Task statement:
Could you print, exactly and without pictures, only the lines from the one with "red 1x2 slope [374,381,471,479]" through the end of the records below?

Saved entries:
-.-.-

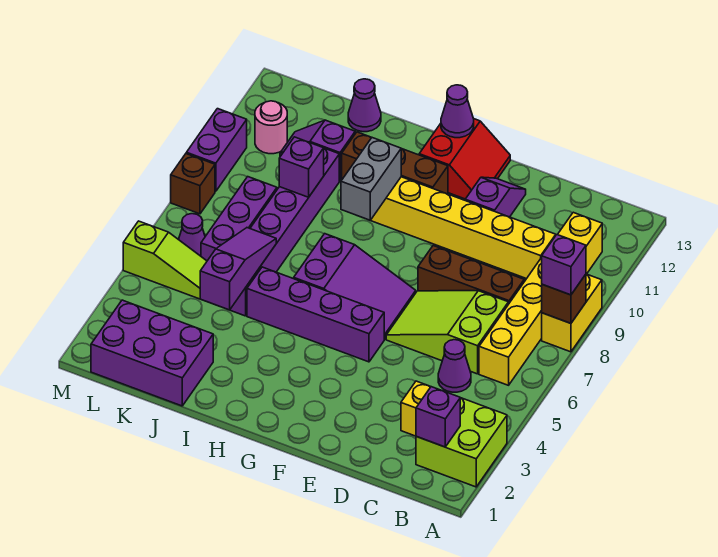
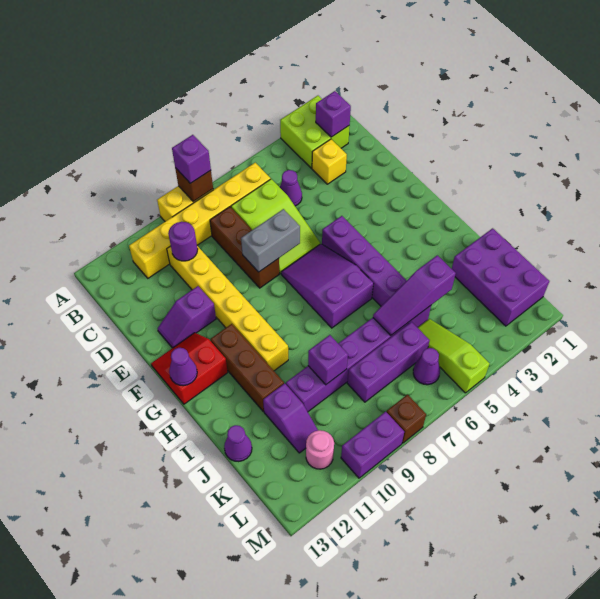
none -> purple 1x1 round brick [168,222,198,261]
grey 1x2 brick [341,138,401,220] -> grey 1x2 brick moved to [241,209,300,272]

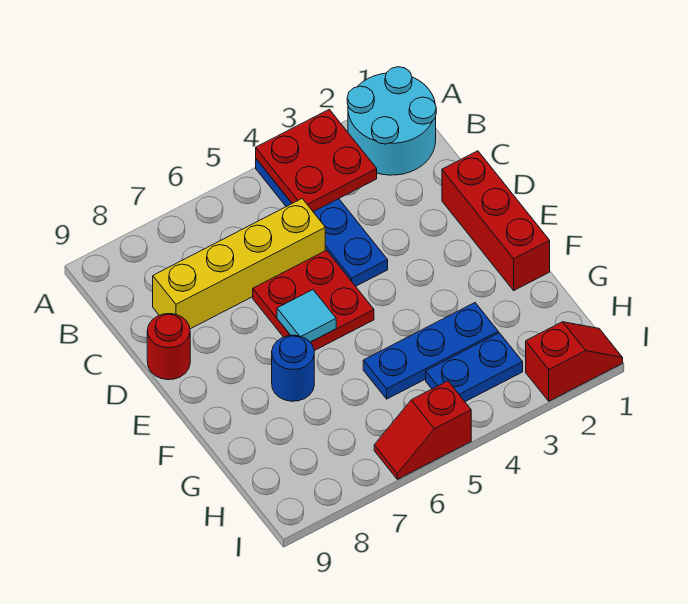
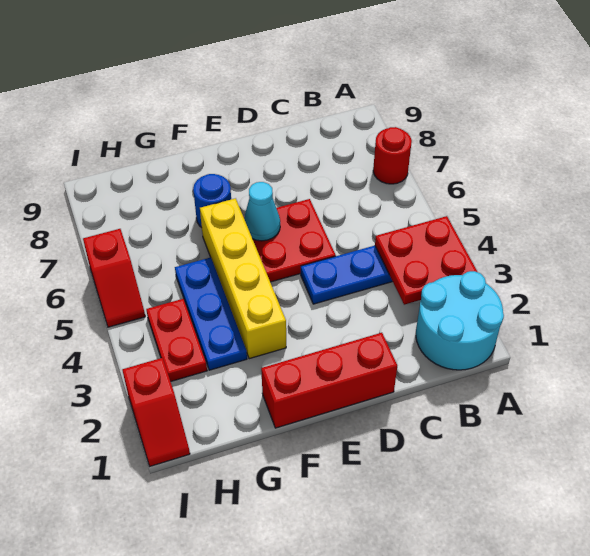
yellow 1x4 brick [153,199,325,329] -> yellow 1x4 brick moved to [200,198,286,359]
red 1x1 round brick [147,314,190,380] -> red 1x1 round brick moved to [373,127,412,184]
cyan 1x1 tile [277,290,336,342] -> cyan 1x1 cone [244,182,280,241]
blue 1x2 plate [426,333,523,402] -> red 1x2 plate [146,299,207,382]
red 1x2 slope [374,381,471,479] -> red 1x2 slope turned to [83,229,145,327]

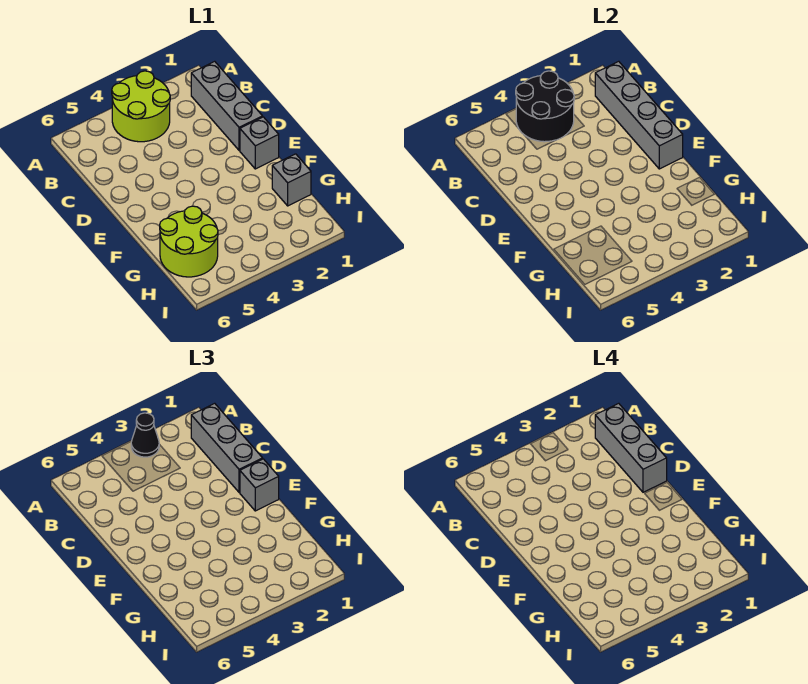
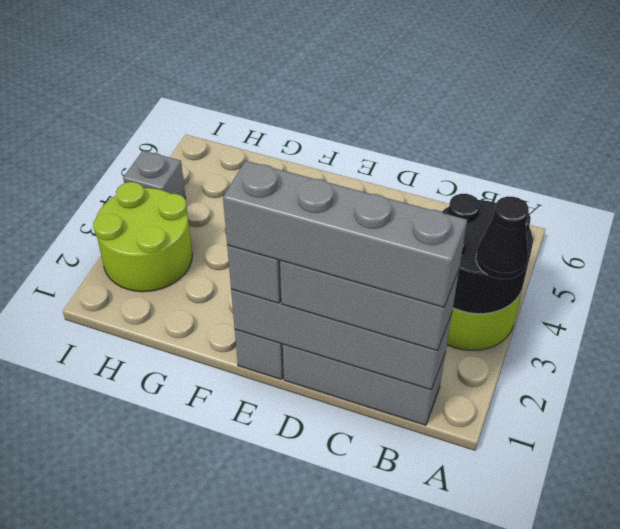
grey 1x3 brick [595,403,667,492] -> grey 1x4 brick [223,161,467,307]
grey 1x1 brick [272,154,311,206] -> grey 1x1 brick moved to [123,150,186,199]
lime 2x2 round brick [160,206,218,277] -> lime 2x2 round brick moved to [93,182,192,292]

-.-.-

The answer:
red 1x2 slope [374,381,471,479] -> red 1x2 slope turned to [83,229,145,327]

grey 1x3 brick [595,403,667,492] -> grey 1x4 brick [223,161,467,307]
grey 1x1 brick [272,154,311,206] -> grey 1x1 brick moved to [123,150,186,199]
lime 2x2 round brick [160,206,218,277] -> lime 2x2 round brick moved to [93,182,192,292]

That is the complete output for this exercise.